Task description :: Please repeat the records exactly from their first line, finishing at the line containing "SW103: button (AGND, D0) -> switch (AGND, D0)" and including it.

Recorded information ::
□ □ □ □
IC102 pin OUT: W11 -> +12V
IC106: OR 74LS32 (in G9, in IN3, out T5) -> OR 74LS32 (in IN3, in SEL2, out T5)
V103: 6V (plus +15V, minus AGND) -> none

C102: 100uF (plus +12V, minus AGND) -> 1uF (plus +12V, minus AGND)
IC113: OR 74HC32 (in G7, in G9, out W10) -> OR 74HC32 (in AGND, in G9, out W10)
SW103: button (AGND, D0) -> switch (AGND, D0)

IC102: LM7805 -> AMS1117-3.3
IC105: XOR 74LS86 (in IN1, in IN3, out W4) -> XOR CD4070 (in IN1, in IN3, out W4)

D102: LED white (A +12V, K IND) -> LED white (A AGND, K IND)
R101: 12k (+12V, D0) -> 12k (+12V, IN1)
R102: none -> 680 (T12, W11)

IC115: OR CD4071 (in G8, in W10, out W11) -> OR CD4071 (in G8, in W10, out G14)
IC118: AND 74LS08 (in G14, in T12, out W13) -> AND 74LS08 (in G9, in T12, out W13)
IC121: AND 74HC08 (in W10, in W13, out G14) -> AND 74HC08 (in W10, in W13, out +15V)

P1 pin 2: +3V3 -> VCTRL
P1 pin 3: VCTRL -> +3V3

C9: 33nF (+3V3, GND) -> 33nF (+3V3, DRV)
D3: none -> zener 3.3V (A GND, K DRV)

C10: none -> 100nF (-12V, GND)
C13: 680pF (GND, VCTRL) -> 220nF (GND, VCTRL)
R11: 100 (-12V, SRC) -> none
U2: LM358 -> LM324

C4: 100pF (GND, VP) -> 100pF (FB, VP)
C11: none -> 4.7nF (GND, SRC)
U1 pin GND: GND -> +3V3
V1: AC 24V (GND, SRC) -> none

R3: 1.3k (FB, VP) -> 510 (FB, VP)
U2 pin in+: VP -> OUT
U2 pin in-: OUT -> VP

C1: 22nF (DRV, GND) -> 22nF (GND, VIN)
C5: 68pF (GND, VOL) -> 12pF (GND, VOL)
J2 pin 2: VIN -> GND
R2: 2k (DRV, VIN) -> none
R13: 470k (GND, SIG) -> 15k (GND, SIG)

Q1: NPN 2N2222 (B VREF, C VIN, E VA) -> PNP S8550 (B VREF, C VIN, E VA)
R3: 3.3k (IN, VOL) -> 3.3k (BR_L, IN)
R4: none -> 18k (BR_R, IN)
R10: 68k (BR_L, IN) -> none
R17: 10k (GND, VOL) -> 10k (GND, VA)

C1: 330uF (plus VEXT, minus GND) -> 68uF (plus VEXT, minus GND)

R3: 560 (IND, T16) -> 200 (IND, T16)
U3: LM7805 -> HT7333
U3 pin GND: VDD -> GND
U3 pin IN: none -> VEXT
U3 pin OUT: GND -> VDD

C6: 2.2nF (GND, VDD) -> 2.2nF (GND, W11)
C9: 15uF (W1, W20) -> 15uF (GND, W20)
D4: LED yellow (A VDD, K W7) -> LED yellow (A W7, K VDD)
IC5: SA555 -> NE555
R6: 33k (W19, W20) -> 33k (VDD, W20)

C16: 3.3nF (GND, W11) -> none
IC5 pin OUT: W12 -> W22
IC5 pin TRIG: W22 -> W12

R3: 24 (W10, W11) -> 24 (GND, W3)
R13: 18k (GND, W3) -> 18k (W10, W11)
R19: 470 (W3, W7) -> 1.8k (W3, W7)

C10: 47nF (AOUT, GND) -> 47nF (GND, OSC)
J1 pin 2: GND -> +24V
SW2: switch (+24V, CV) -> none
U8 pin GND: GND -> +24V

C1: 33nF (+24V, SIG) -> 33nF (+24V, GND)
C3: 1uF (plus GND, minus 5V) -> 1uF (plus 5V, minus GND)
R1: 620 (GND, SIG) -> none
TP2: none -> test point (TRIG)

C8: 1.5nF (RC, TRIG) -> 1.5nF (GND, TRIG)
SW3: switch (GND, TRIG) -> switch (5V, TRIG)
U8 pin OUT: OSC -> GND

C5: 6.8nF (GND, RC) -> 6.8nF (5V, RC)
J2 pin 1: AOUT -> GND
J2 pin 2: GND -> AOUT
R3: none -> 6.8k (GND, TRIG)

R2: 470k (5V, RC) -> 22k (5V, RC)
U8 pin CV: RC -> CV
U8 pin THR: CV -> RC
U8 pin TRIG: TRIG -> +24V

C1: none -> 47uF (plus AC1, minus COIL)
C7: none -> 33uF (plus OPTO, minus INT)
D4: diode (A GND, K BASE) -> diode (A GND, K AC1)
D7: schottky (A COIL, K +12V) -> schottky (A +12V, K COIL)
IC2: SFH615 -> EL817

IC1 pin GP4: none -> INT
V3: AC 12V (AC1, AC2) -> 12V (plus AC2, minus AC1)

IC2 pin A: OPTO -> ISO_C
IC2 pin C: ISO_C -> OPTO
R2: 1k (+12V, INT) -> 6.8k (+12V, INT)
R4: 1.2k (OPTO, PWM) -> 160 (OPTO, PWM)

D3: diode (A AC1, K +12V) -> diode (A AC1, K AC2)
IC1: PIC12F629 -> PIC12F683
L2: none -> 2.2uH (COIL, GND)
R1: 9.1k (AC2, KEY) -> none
□ □ □ □
Answer section ::
IC102 pin OUT: W11 -> +12V
IC106: OR 74LS32 (in G9, in IN3, out T5) -> OR 74LS32 (in IN3, in SEL2, out T5)
V103: 6V (plus +15V, minus AGND) -> none

C102: 100uF (plus +12V, minus AGND) -> 1uF (plus +12V, minus AGND)
IC113: OR 74HC32 (in G7, in G9, out W10) -> OR 74HC32 (in AGND, in G9, out W10)
SW103: button (AGND, D0) -> switch (AGND, D0)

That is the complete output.